- [WHAT NEEDS TO BE DONE]: Every line below that mentions the word "none" should be copied out.

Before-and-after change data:

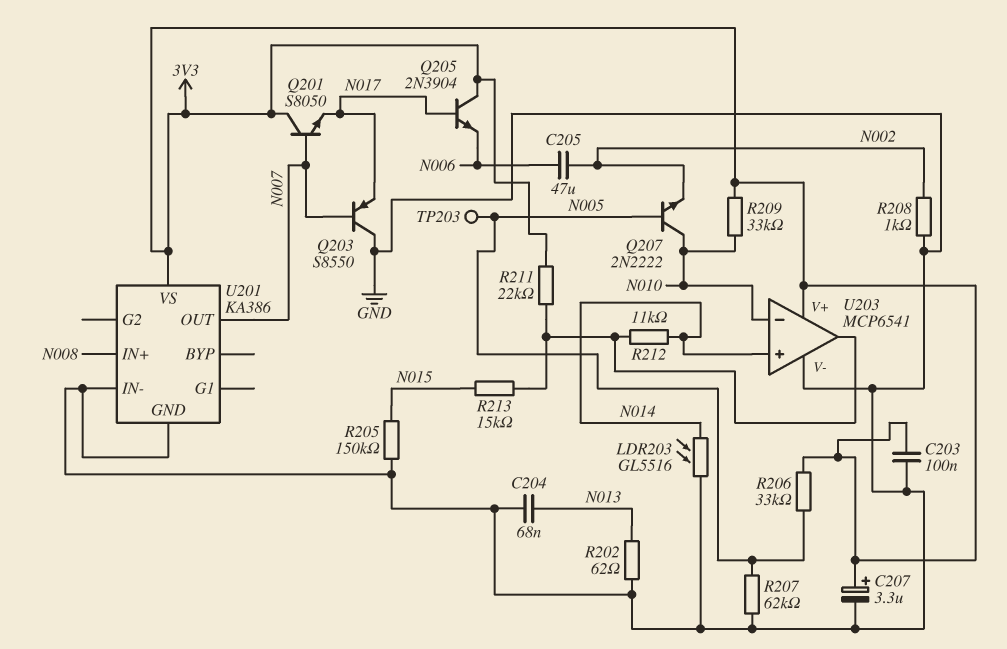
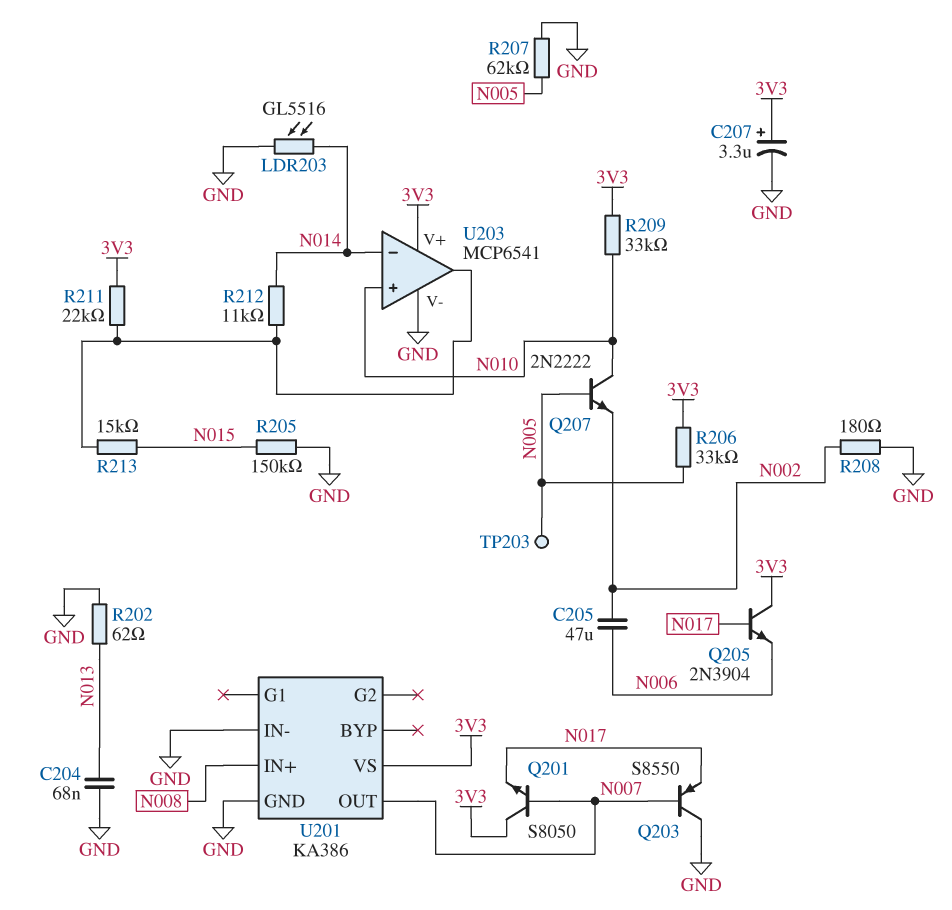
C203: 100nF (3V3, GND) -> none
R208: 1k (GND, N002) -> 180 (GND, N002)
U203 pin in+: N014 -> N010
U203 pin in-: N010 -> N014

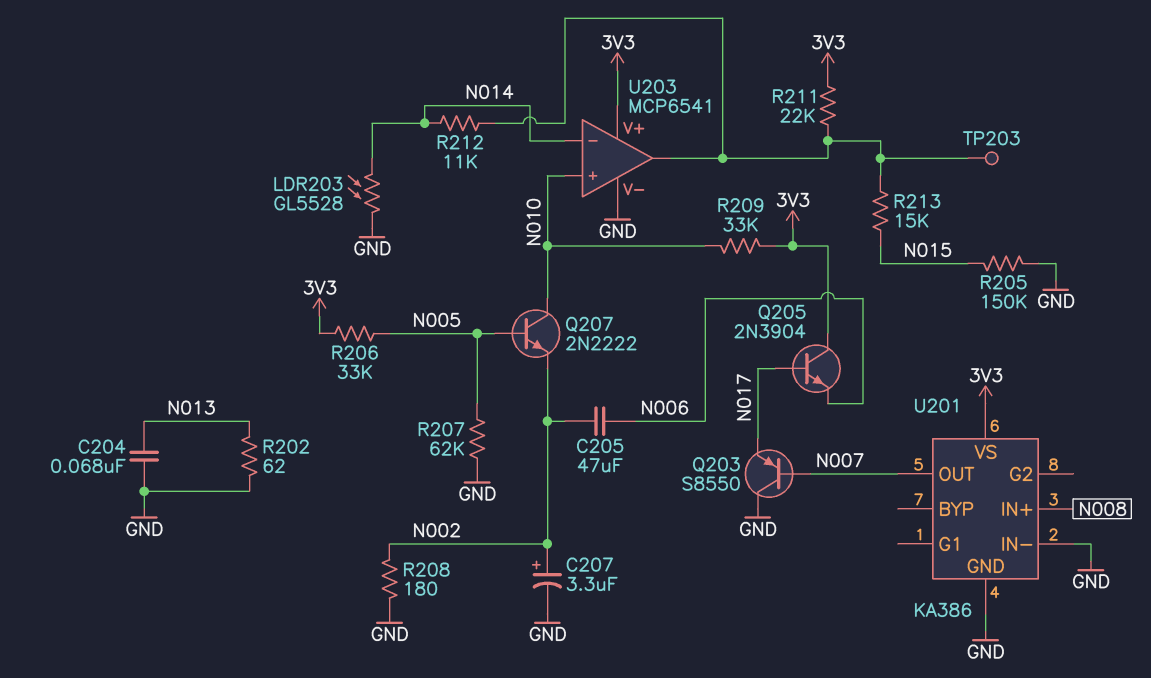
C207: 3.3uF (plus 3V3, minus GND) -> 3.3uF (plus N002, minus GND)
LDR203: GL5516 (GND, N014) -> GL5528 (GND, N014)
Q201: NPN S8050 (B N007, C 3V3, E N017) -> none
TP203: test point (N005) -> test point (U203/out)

- [EXERCISE RESPONSE]:
C203: 100nF (3V3, GND) -> none
Q201: NPN S8050 (B N007, C 3V3, E N017) -> none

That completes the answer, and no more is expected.